What you return must match the records below character for character, except that no picture appears.

*****

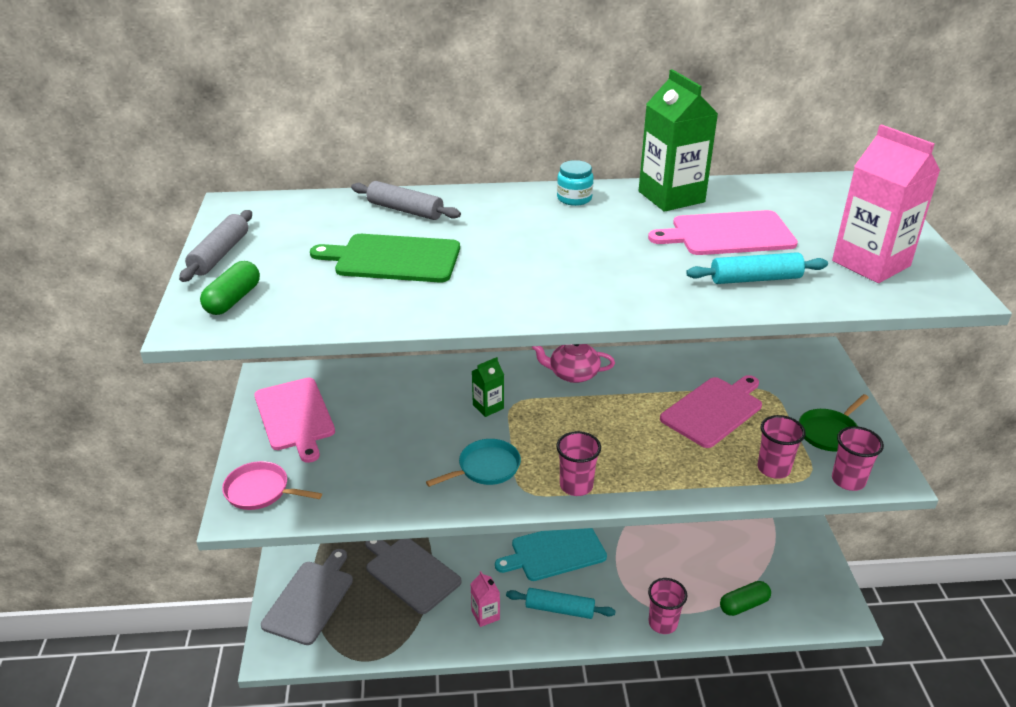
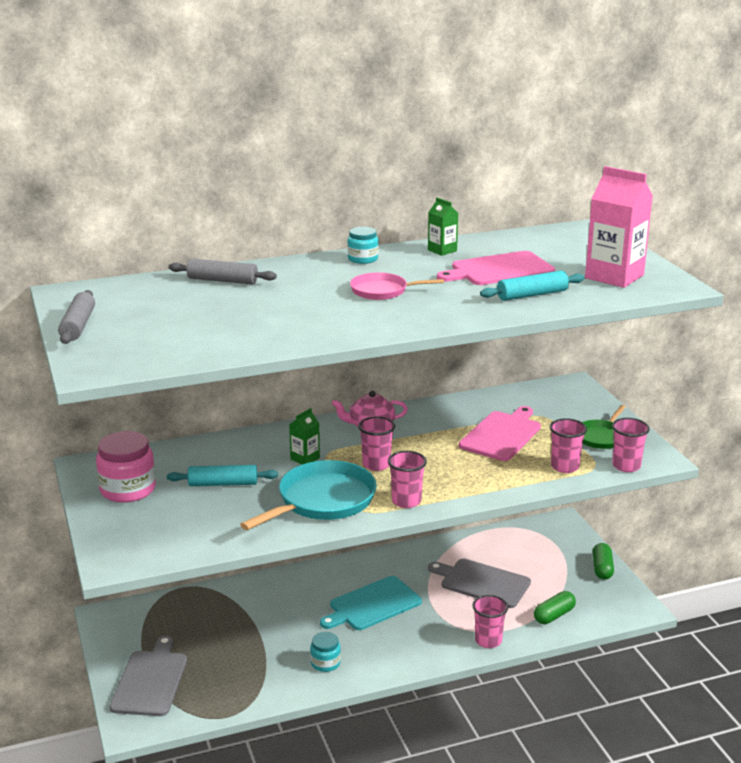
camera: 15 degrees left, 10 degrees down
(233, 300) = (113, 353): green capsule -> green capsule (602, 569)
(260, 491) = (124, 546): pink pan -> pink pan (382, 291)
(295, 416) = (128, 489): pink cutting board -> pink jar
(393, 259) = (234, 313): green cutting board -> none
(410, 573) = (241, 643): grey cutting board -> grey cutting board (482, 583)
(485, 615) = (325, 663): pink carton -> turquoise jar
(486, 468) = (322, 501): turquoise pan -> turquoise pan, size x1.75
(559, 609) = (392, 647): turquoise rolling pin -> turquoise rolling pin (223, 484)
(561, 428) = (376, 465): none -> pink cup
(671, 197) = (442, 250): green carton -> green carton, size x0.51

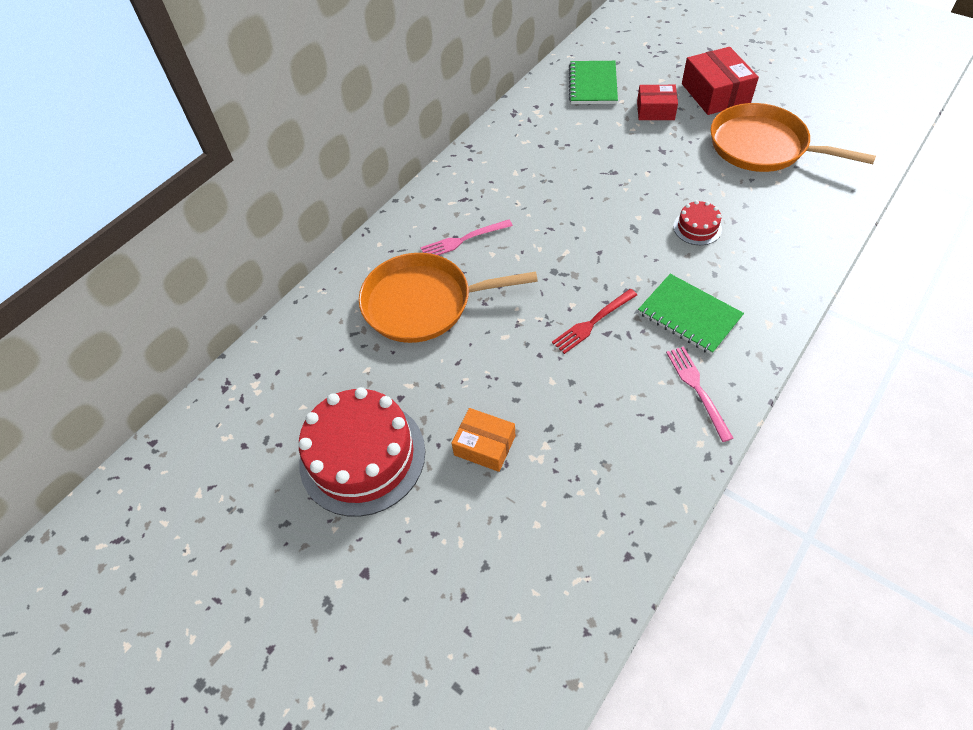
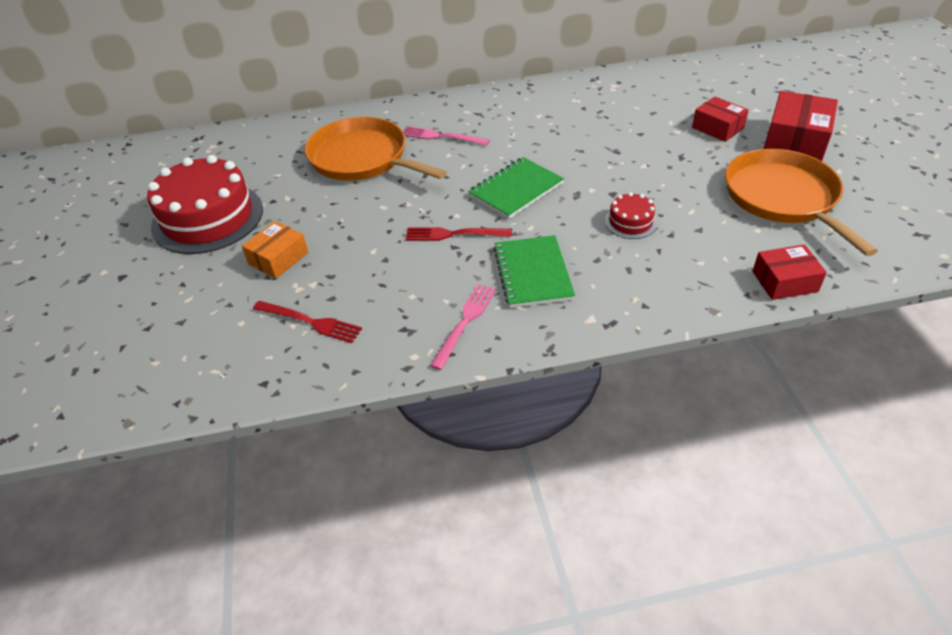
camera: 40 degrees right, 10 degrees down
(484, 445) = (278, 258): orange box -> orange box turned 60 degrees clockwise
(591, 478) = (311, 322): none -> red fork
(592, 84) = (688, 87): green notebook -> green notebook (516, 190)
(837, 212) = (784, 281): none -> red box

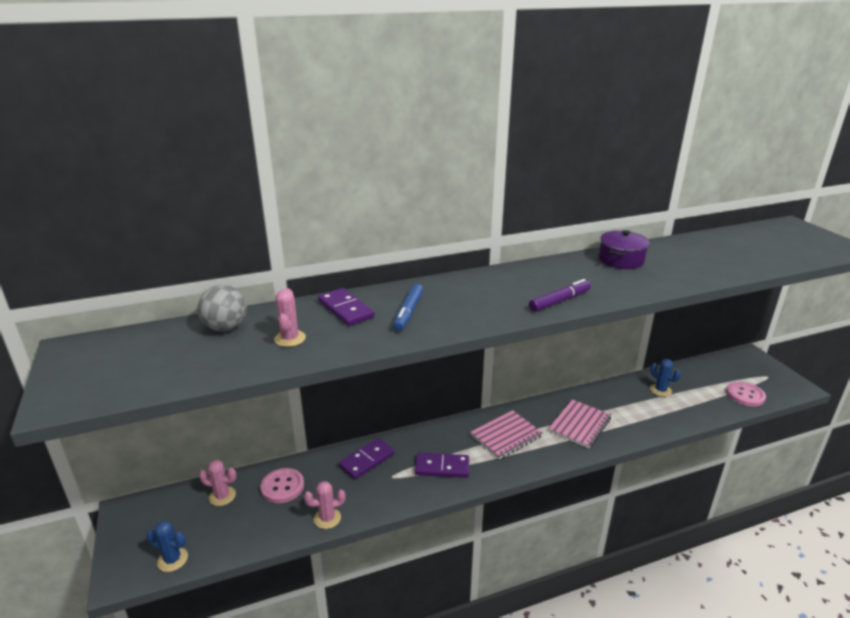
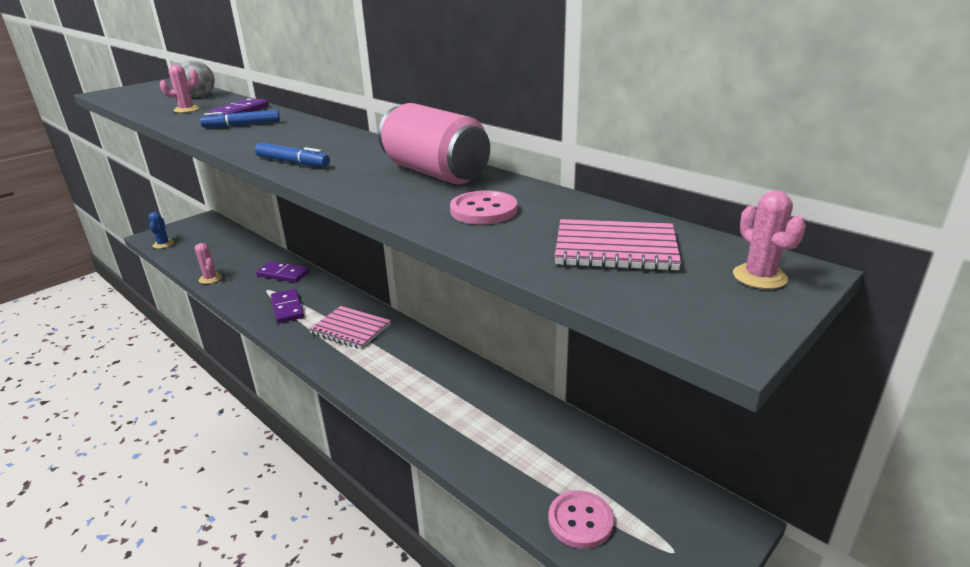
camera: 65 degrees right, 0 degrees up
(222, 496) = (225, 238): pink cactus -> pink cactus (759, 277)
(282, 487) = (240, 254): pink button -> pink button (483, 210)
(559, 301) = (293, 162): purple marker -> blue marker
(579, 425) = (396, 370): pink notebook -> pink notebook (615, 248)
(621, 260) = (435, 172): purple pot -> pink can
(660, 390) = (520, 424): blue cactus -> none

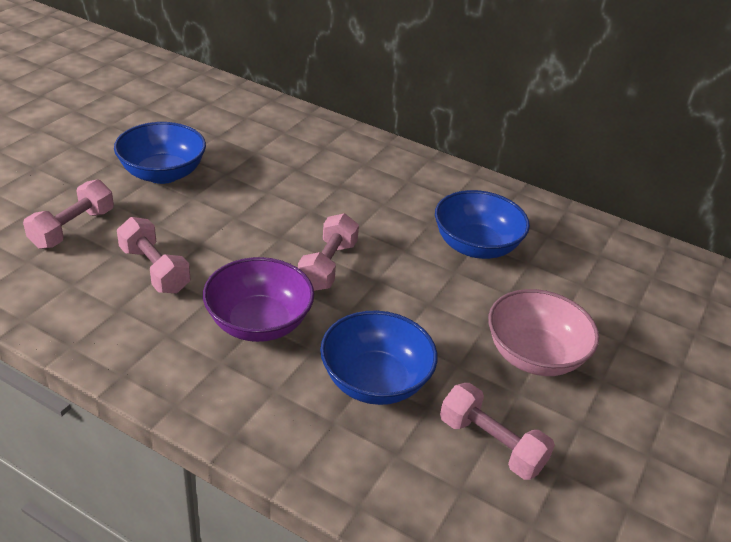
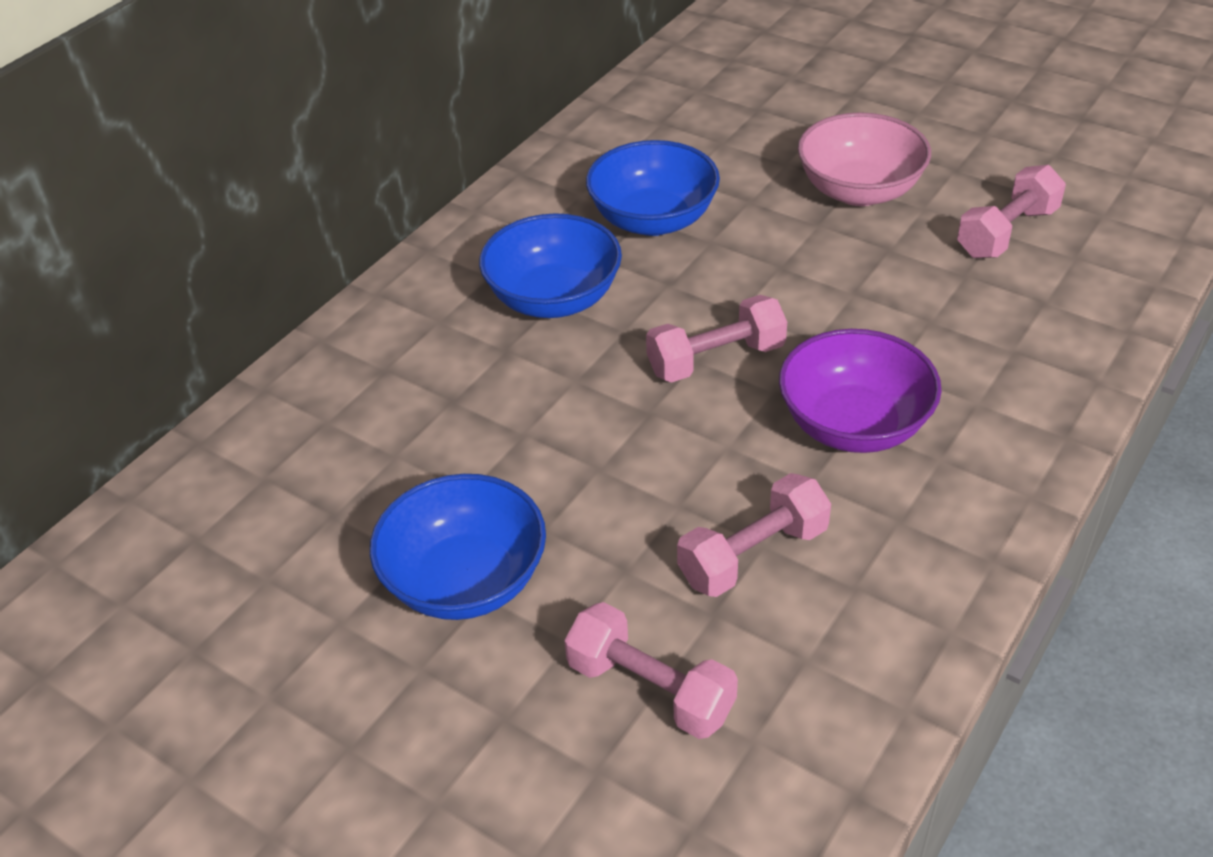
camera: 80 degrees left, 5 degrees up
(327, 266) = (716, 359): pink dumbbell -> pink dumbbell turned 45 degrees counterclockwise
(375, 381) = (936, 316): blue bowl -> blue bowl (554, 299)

*****

**Exercise output:**
camera: 15 degrees left, 10 degrees down
(233, 300) = (113, 353): green capsule -> green capsule (602, 569)
(260, 491) = (124, 546): pink pan -> pink pan (382, 291)
(295, 416) = (128, 489): pink cutting board -> pink jar
(393, 259) = (234, 313): green cutting board -> none
(410, 573) = (241, 643): grey cutting board -> grey cutting board (482, 583)
(485, 615) = (325, 663): pink carton -> turquoise jar
(486, 468) = (322, 501): turquoise pan -> turquoise pan, size x1.75
(559, 609) = (392, 647): turquoise rolling pin -> turquoise rolling pin (223, 484)
(561, 428) = (376, 465): none -> pink cup
(671, 197) = (442, 250): green carton -> green carton, size x0.51

camera: 40 degrees right, 10 degrees down
(484, 445) = (278, 258): orange box -> orange box turned 60 degrees clockwise
(591, 478) = (311, 322): none -> red fork
(592, 84) = (688, 87): green notebook -> green notebook (516, 190)
(837, 212) = (784, 281): none -> red box

camera: 65 degrees right, 0 degrees up
(222, 496) = (225, 238): pink cactus -> pink cactus (759, 277)
(282, 487) = (240, 254): pink button -> pink button (483, 210)
(559, 301) = (293, 162): purple marker -> blue marker
(579, 425) = (396, 370): pink notebook -> pink notebook (615, 248)
(621, 260) = (435, 172): purple pot -> pink can
(660, 390) = (520, 424): blue cactus -> none

camera: 80 degrees left, 5 degrees up
(327, 266) = (716, 359): pink dumbbell -> pink dumbbell turned 45 degrees counterclockwise
(375, 381) = (936, 316): blue bowl -> blue bowl (554, 299)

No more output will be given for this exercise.